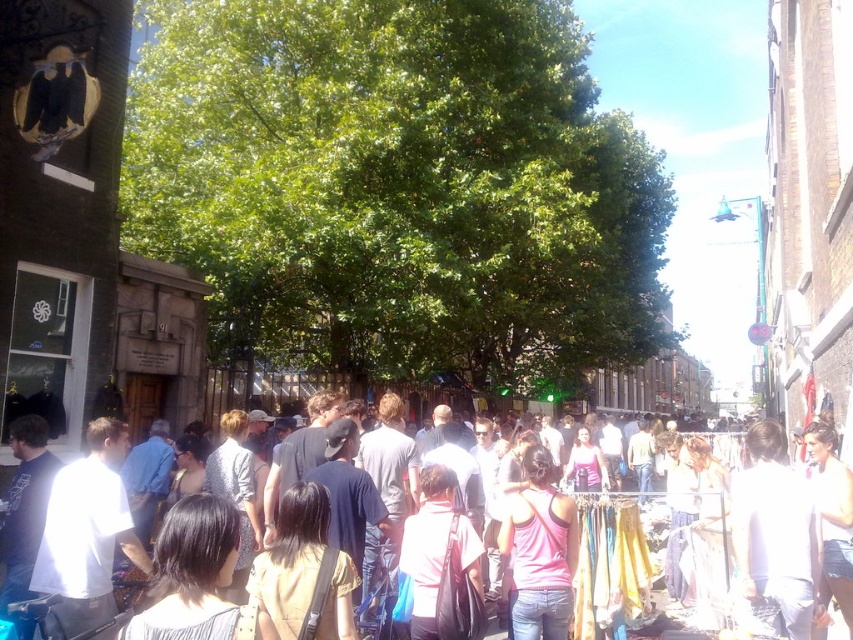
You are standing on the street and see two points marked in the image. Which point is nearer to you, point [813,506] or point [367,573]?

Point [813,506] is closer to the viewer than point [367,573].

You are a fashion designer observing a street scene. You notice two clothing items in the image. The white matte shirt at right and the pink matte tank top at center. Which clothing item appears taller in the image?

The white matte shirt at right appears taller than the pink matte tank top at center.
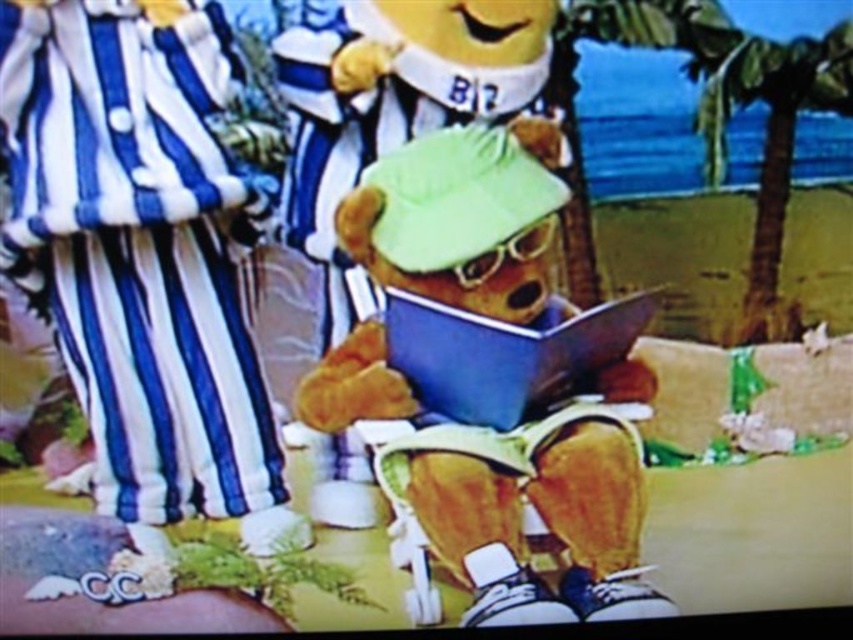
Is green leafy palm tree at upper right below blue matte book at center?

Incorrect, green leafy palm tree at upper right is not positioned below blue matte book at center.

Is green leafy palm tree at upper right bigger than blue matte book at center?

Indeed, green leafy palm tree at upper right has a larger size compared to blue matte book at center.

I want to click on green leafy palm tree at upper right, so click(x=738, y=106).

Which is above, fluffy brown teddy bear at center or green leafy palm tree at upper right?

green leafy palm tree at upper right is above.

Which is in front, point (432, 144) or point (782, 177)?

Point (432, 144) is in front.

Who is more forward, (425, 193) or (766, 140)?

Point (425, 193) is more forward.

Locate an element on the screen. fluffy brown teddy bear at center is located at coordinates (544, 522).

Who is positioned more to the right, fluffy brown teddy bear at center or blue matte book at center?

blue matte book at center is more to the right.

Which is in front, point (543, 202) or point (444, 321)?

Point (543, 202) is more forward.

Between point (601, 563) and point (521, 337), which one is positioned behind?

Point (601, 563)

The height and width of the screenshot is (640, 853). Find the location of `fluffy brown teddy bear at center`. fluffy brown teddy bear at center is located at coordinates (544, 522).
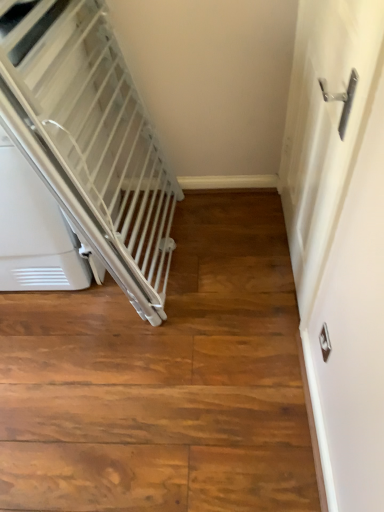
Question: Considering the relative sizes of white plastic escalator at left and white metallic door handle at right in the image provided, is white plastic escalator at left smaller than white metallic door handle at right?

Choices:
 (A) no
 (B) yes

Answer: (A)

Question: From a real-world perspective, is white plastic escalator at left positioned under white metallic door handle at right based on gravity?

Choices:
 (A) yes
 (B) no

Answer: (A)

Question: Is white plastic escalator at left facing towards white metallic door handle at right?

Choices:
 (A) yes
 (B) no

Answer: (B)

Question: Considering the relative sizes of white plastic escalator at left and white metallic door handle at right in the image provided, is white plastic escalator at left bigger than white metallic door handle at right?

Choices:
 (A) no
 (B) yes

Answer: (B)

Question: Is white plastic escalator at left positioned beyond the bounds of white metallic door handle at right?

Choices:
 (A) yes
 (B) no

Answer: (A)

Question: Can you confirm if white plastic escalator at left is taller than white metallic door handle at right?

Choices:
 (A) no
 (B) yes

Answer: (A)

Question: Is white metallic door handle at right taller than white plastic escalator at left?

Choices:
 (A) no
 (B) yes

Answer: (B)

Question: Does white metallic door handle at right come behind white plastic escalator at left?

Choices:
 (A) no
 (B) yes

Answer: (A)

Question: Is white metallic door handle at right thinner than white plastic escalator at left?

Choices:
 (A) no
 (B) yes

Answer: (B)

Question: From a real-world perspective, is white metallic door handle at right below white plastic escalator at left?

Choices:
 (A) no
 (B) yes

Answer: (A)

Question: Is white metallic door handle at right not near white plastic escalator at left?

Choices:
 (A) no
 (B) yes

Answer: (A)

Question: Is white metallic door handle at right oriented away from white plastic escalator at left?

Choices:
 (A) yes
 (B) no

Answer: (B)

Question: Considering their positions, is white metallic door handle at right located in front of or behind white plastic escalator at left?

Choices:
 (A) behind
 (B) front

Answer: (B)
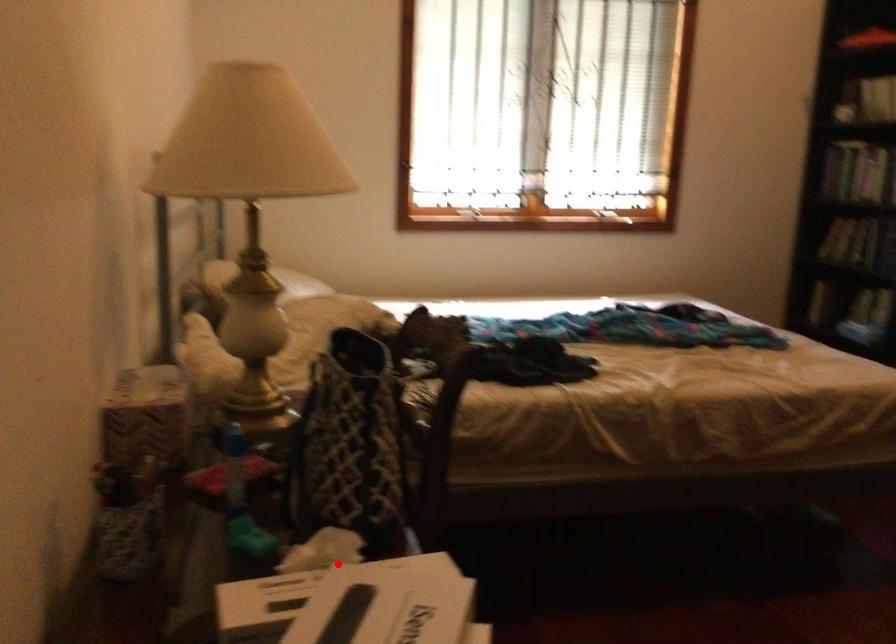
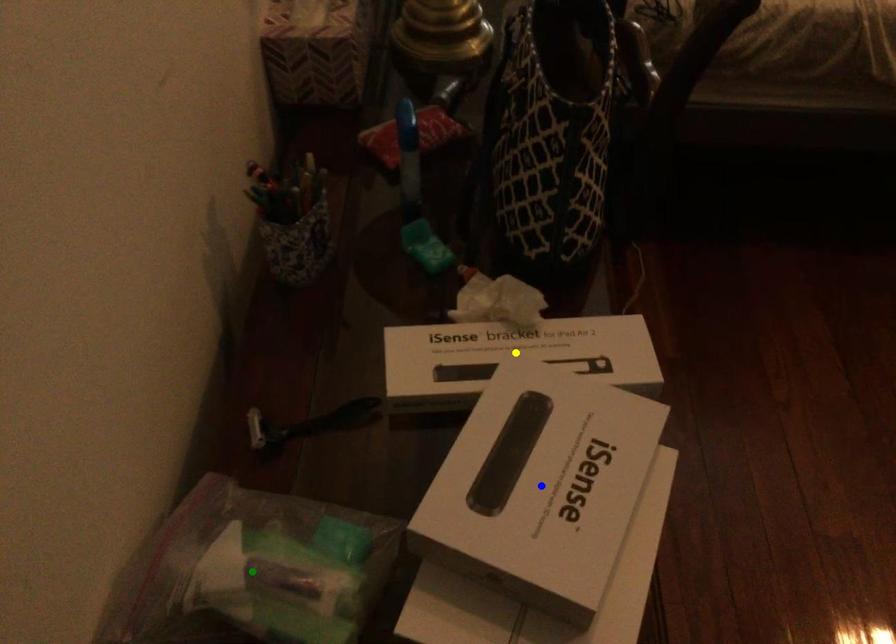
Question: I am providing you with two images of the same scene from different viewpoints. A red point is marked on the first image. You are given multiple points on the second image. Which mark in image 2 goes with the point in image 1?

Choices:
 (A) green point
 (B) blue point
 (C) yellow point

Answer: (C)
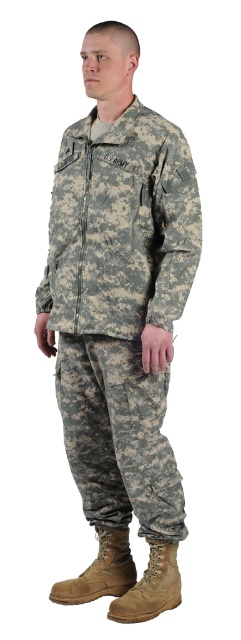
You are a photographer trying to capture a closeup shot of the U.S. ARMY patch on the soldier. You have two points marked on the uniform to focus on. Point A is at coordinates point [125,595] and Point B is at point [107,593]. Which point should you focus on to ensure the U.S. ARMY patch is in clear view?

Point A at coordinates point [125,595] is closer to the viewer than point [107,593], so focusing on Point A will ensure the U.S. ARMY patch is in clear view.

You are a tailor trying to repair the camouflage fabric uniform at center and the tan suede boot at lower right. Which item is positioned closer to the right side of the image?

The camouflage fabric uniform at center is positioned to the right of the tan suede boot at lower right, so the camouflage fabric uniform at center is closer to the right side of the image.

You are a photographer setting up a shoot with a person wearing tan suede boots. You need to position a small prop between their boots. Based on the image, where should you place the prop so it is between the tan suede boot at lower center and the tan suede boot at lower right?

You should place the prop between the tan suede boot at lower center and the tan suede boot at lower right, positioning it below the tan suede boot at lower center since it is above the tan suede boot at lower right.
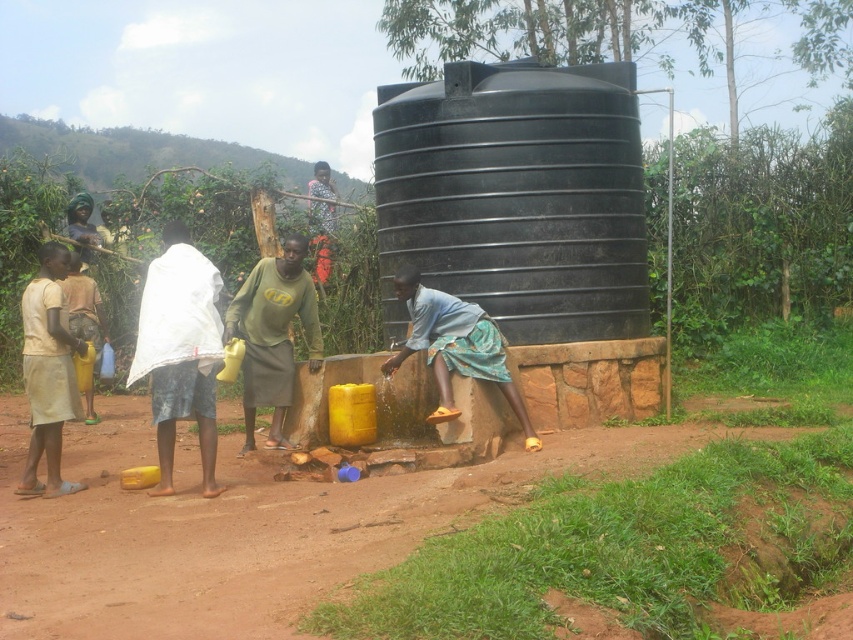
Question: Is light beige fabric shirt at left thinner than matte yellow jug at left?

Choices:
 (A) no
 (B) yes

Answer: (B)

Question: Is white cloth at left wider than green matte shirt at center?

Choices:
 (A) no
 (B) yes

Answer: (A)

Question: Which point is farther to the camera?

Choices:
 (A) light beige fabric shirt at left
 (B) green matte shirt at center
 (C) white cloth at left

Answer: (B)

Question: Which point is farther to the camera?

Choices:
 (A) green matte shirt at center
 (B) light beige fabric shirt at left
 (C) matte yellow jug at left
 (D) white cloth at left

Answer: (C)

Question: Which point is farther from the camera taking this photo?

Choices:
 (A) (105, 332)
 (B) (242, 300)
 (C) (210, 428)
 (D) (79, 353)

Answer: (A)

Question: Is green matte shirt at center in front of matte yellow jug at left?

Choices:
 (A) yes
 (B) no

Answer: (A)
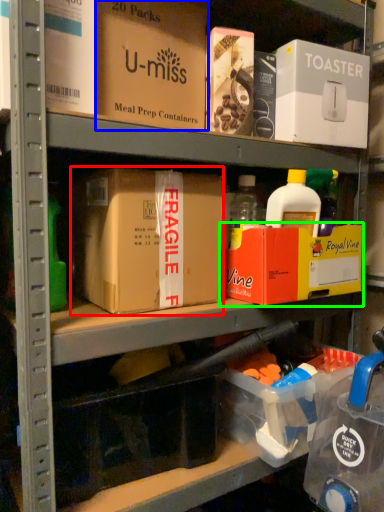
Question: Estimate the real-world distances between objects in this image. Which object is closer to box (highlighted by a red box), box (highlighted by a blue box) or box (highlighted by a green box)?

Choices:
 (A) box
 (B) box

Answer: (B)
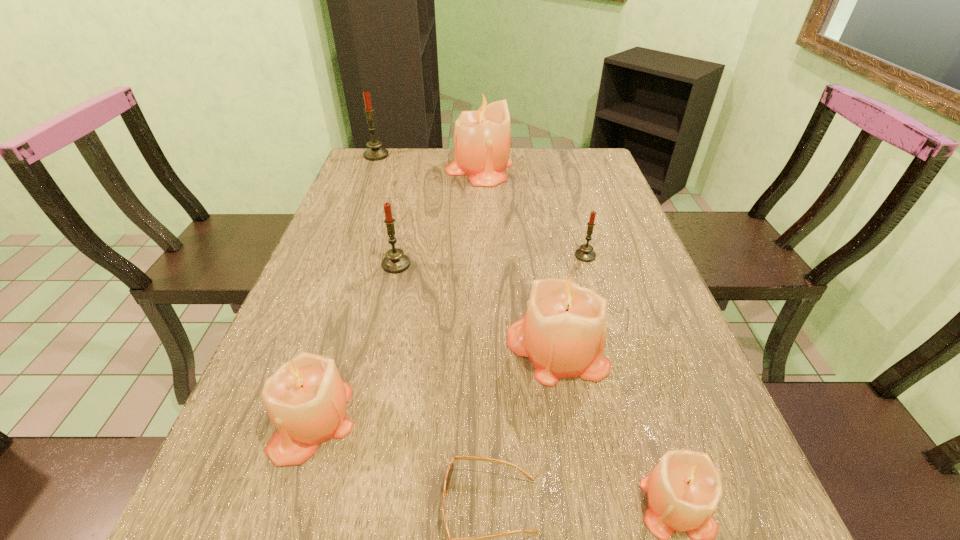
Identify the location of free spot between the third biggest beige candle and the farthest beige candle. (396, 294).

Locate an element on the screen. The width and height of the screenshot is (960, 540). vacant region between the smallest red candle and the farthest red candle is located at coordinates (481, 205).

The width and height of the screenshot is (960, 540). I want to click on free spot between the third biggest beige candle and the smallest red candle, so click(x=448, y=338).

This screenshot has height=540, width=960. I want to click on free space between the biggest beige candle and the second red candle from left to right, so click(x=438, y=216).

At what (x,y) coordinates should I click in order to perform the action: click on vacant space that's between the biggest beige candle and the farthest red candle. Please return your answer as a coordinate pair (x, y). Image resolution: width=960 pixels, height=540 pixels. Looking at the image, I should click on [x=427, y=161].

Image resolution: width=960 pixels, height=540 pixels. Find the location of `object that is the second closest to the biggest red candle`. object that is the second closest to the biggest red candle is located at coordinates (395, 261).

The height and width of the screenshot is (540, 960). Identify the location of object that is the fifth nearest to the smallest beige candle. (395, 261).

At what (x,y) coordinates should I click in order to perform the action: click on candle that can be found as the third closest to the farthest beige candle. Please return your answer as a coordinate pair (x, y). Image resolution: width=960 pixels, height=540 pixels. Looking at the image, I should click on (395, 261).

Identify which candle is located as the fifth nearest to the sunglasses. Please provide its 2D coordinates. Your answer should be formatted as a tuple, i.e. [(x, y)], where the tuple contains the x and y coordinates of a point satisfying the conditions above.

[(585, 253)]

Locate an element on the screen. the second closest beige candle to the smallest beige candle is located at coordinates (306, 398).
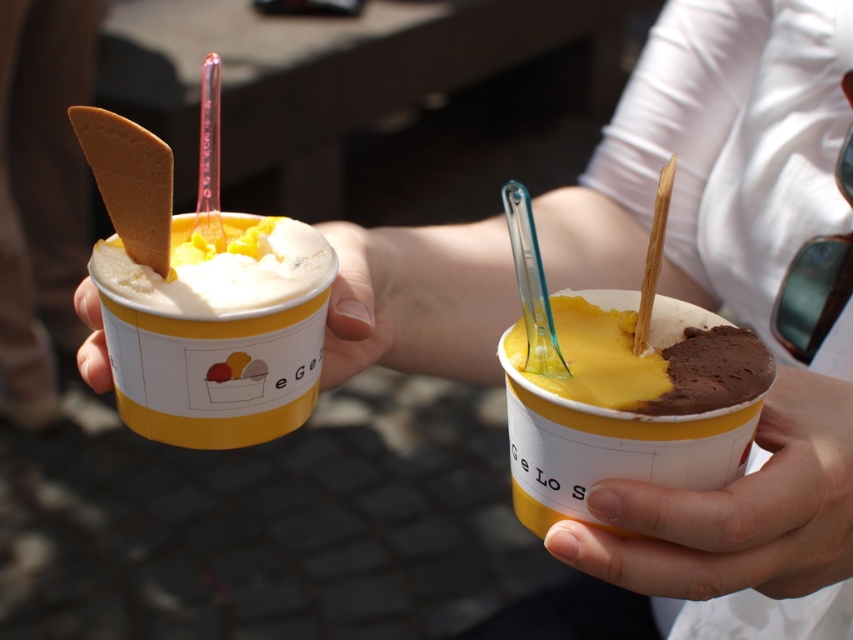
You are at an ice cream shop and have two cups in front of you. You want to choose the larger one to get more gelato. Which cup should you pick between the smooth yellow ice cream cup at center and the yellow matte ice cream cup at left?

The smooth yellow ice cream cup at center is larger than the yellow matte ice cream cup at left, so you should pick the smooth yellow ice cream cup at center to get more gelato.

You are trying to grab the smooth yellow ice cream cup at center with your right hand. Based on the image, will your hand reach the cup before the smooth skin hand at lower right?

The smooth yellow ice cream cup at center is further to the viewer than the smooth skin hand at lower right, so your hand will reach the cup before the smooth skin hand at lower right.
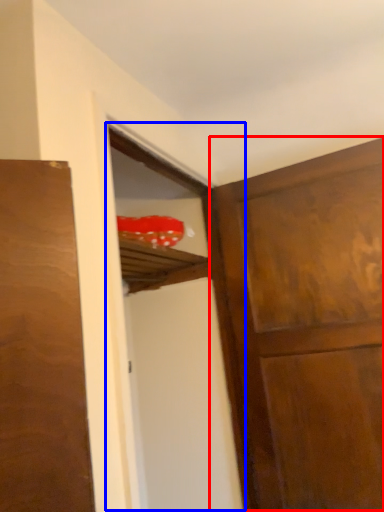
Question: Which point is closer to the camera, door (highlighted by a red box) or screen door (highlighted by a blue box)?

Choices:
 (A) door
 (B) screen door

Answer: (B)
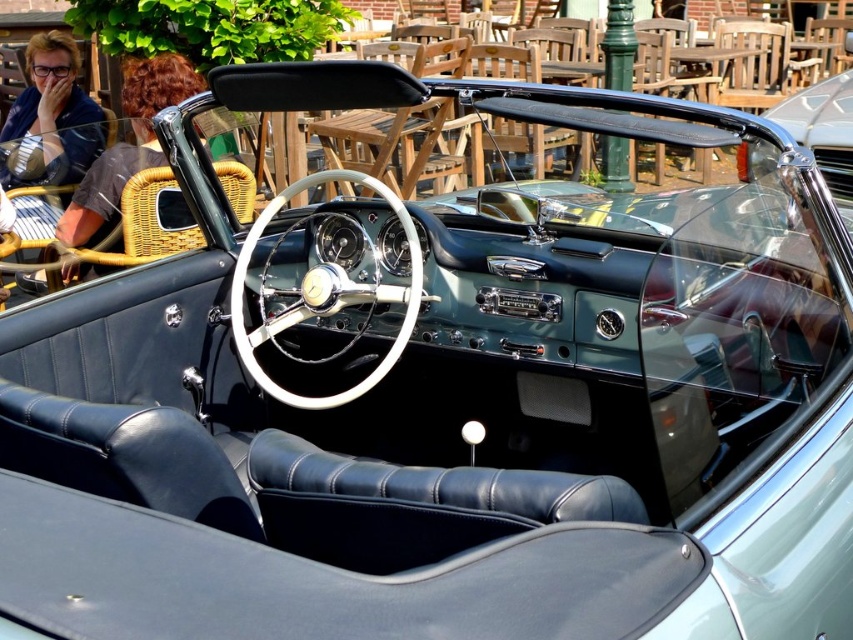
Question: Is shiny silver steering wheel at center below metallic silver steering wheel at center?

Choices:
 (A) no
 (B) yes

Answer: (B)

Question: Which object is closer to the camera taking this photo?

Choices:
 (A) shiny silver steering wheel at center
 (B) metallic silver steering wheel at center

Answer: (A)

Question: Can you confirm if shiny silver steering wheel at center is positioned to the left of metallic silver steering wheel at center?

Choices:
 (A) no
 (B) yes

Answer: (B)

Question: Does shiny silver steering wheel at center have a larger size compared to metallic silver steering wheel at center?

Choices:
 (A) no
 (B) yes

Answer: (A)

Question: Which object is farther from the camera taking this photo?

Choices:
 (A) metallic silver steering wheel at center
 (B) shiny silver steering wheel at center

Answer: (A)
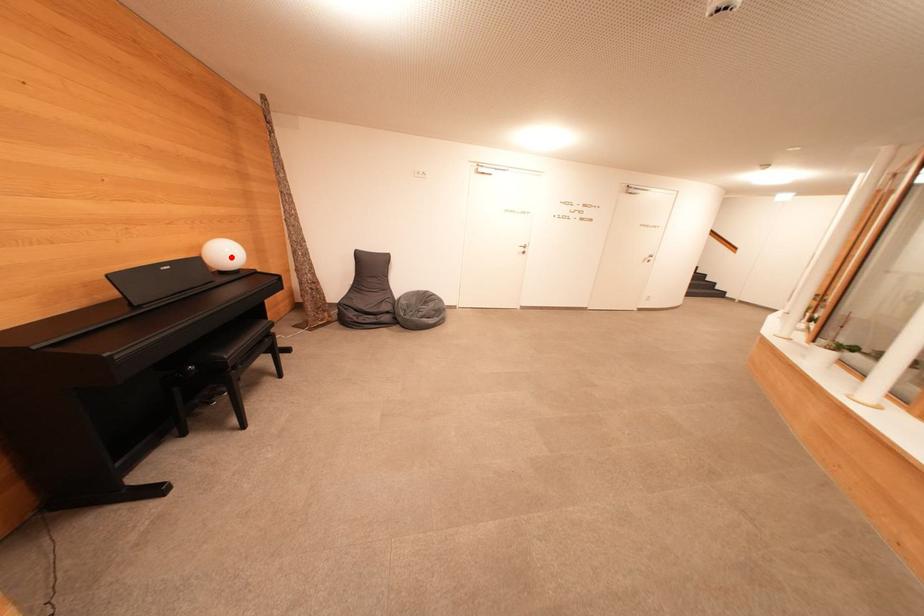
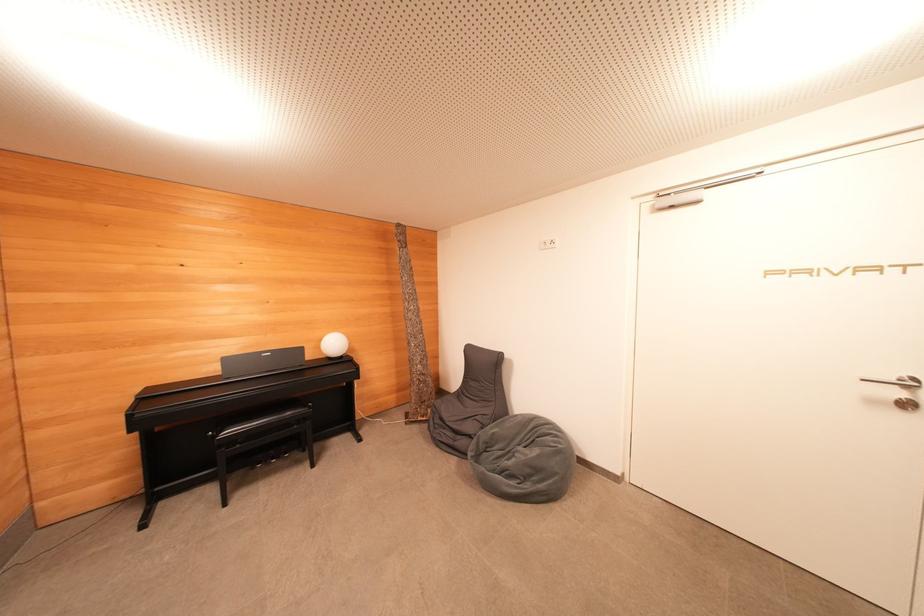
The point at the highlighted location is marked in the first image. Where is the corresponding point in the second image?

Exercise objective:
Pick out and copy each line of the rows above that contains the word "forward".

Result of the task:
Who is more forward, (425, 193) or (766, 140)?
Point (425, 193) is more forward.
Point (543, 202) is more forward.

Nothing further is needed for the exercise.